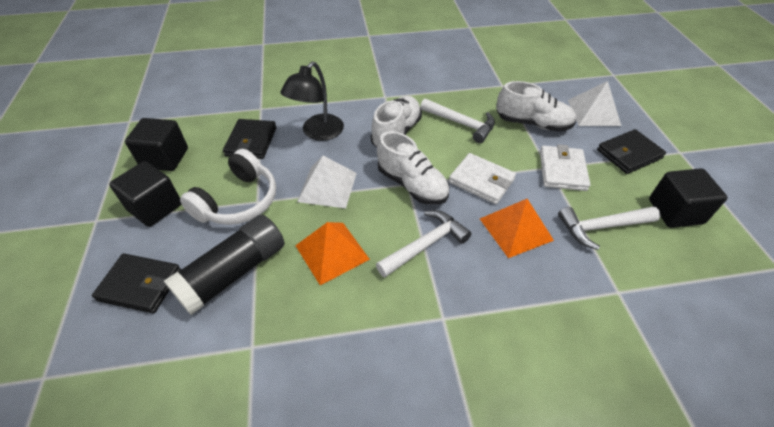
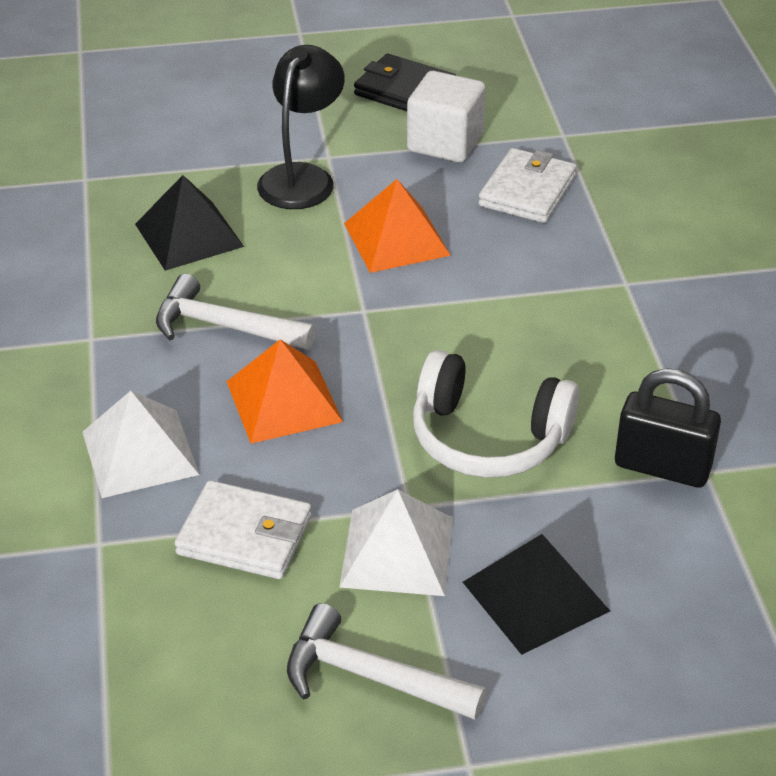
black cube: 3 -> 0
black glue stick: 1 -> 0
black padlock: 0 -> 1
black pyramid: 0 -> 2
black wallet: 3 -> 1
white cube: 0 -> 1
white hammer: 3 -> 2
white shoe: 3 -> 0

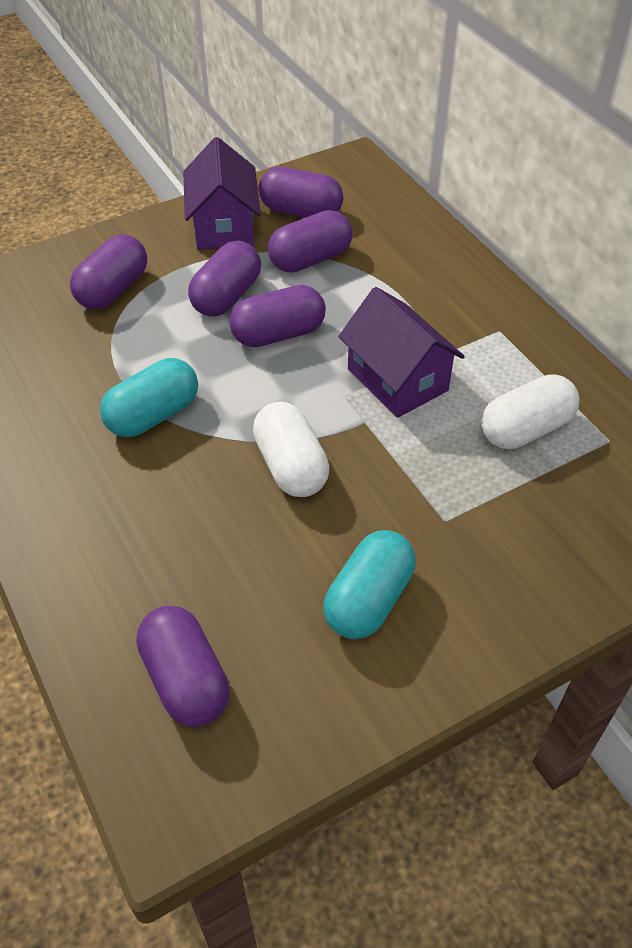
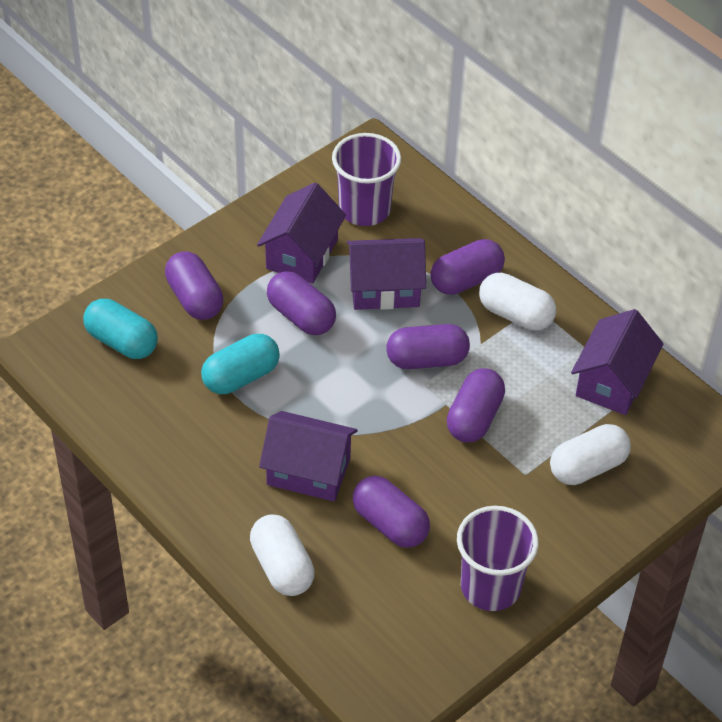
purple cup: 0 -> 2
purple house: 2 -> 4
white capsule: 2 -> 3

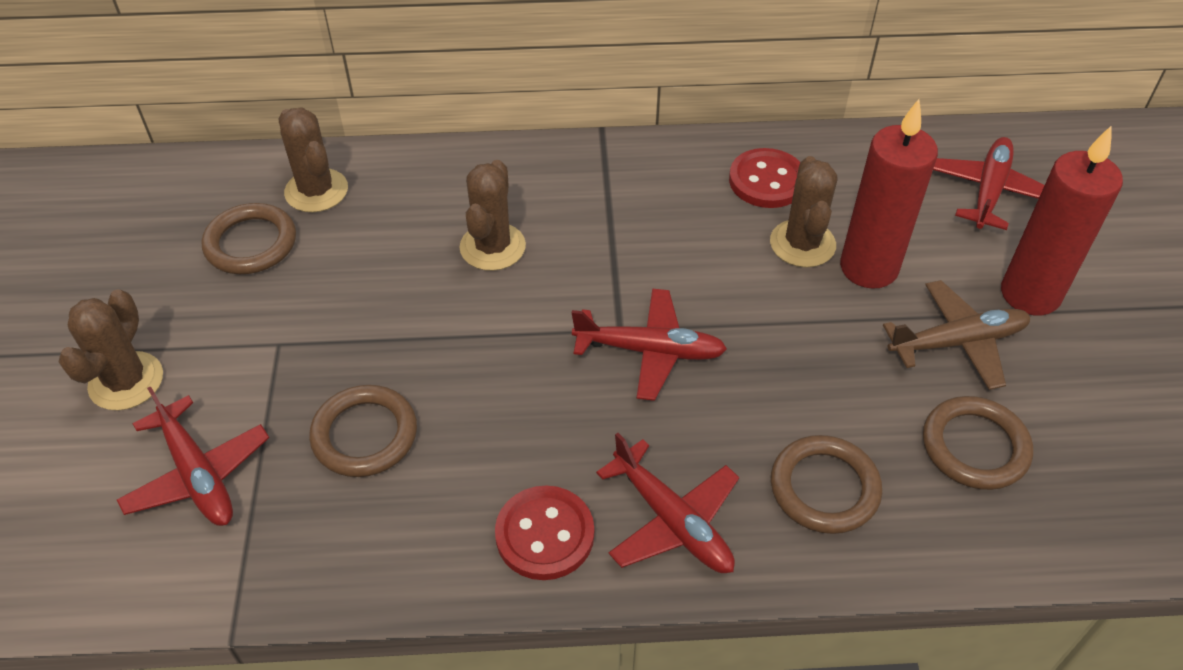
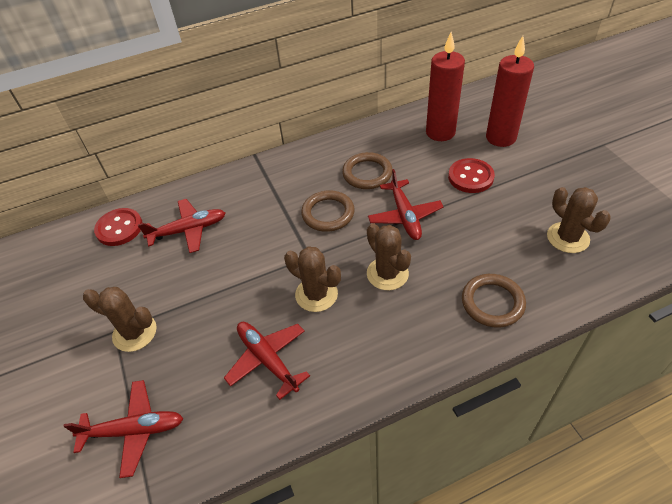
brown plane: 1 -> 0
brown ring: 4 -> 3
+---+
*Work to be completed*
Line by line, print the records exactly, leaving the pictures behind.

*Solved exercise*
black cube: 3 -> 0
black glue stick: 1 -> 0
black padlock: 0 -> 1
black pyramid: 0 -> 2
black wallet: 3 -> 1
white cube: 0 -> 1
white hammer: 3 -> 2
white shoe: 3 -> 0

purple cup: 0 -> 2
purple house: 2 -> 4
white capsule: 2 -> 3

brown plane: 1 -> 0
brown ring: 4 -> 3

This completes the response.